▸ Data:
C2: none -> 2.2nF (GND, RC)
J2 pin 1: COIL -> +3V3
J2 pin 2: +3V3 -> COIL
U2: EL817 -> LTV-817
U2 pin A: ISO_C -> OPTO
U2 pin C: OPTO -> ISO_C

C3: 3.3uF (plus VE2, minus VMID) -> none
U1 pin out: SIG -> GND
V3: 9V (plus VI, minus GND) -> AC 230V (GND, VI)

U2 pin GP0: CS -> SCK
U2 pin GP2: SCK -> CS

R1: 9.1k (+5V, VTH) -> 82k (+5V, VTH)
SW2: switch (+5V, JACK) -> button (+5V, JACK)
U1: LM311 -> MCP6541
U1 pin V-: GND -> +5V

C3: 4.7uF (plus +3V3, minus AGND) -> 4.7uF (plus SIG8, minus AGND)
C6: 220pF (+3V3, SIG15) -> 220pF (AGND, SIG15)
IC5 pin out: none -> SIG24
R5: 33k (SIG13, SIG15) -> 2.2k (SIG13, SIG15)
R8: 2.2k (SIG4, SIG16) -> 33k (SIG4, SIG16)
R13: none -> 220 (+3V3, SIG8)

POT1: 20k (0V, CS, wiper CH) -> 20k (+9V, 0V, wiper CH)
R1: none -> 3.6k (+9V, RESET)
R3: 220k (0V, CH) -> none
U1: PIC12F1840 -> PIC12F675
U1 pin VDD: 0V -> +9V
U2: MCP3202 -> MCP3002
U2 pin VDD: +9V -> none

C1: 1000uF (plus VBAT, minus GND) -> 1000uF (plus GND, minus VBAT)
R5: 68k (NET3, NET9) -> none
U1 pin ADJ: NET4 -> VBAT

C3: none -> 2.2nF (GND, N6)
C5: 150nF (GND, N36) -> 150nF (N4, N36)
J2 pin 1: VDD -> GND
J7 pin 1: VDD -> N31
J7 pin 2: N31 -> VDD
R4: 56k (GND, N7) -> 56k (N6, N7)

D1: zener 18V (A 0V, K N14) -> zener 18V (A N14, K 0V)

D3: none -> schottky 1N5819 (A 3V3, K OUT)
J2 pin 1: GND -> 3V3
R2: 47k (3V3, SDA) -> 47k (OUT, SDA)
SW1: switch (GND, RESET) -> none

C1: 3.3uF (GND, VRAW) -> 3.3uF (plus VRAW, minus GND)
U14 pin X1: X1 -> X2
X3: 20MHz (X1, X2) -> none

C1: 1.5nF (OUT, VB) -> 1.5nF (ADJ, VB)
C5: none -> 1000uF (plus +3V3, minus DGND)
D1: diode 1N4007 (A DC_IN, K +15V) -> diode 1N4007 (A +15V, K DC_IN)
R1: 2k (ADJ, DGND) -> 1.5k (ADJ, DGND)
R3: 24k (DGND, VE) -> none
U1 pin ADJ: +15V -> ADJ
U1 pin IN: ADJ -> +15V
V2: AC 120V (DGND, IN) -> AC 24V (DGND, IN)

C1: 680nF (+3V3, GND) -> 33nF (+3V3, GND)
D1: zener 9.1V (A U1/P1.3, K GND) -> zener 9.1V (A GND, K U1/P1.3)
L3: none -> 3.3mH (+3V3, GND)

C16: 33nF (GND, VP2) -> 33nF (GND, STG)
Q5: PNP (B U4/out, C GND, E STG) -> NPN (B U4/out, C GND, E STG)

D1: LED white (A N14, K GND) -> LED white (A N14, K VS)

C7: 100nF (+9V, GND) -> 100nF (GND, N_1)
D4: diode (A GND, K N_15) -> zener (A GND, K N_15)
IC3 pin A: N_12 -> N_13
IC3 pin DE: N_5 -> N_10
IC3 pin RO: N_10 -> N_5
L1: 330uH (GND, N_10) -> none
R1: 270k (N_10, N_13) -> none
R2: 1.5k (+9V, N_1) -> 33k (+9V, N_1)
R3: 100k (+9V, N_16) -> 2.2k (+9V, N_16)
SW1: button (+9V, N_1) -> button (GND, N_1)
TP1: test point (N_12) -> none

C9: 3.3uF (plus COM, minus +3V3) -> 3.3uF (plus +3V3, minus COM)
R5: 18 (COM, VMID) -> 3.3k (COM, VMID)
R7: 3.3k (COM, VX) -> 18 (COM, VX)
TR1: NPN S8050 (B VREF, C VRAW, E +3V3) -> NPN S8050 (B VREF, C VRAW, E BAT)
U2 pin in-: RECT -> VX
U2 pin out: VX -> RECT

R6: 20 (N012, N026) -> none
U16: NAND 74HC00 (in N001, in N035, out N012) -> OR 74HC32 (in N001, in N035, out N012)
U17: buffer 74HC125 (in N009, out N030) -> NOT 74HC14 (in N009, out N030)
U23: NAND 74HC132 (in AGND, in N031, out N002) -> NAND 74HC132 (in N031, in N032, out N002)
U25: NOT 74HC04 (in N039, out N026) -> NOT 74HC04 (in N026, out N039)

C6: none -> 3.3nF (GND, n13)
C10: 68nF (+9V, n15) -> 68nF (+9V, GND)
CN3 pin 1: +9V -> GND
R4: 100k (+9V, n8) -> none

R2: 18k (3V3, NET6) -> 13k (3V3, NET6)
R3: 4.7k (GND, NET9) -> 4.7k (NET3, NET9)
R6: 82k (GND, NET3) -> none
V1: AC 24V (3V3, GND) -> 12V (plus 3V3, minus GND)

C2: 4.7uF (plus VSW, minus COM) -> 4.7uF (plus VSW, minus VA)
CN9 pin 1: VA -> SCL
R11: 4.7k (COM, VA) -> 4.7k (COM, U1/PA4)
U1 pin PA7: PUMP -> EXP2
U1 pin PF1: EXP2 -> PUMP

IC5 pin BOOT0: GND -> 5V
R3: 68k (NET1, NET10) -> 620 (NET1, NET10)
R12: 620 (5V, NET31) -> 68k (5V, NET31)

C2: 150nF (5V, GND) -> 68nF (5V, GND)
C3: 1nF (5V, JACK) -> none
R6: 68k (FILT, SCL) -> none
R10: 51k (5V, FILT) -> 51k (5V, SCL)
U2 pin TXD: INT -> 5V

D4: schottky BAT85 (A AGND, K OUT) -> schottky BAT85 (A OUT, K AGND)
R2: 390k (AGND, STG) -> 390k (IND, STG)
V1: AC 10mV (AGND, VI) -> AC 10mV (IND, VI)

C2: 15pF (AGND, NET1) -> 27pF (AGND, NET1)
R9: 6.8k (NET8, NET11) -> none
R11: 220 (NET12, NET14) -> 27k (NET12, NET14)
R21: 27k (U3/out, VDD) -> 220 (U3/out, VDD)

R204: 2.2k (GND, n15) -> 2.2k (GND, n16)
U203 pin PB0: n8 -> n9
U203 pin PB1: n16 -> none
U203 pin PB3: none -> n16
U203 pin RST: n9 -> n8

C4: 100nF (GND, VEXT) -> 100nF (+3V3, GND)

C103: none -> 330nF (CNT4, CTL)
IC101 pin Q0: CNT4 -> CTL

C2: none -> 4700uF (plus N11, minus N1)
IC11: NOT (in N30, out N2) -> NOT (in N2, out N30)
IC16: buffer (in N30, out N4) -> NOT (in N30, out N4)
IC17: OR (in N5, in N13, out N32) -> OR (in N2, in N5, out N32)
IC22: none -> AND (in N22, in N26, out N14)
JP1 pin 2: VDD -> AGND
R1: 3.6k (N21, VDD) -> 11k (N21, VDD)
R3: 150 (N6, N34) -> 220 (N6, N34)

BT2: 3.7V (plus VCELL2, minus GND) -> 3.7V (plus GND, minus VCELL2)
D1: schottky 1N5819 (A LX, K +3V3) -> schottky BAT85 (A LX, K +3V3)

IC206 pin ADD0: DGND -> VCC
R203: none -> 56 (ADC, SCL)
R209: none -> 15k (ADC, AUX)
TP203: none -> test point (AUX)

▸ Aim of the exercise: Nothing should appear in the answer except the lines above from the line with "IC5 pin BOOT0: GND -> 5V" through the line with "R11: 220 (NET12, NET14) -> 27k (NET12, NET14)", both included, written out exactly.

▸ Solution to this problem:
IC5 pin BOOT0: GND -> 5V
R3: 68k (NET1, NET10) -> 620 (NET1, NET10)
R12: 620 (5V, NET31) -> 68k (5V, NET31)

C2: 150nF (5V, GND) -> 68nF (5V, GND)
C3: 1nF (5V, JACK) -> none
R6: 68k (FILT, SCL) -> none
R10: 51k (5V, FILT) -> 51k (5V, SCL)
U2 pin TXD: INT -> 5V

D4: schottky BAT85 (A AGND, K OUT) -> schottky BAT85 (A OUT, K AGND)
R2: 390k (AGND, STG) -> 390k (IND, STG)
V1: AC 10mV (AGND, VI) -> AC 10mV (IND, VI)

C2: 15pF (AGND, NET1) -> 27pF (AGND, NET1)
R9: 6.8k (NET8, NET11) -> none
R11: 220 (NET12, NET14) -> 27k (NET12, NET14)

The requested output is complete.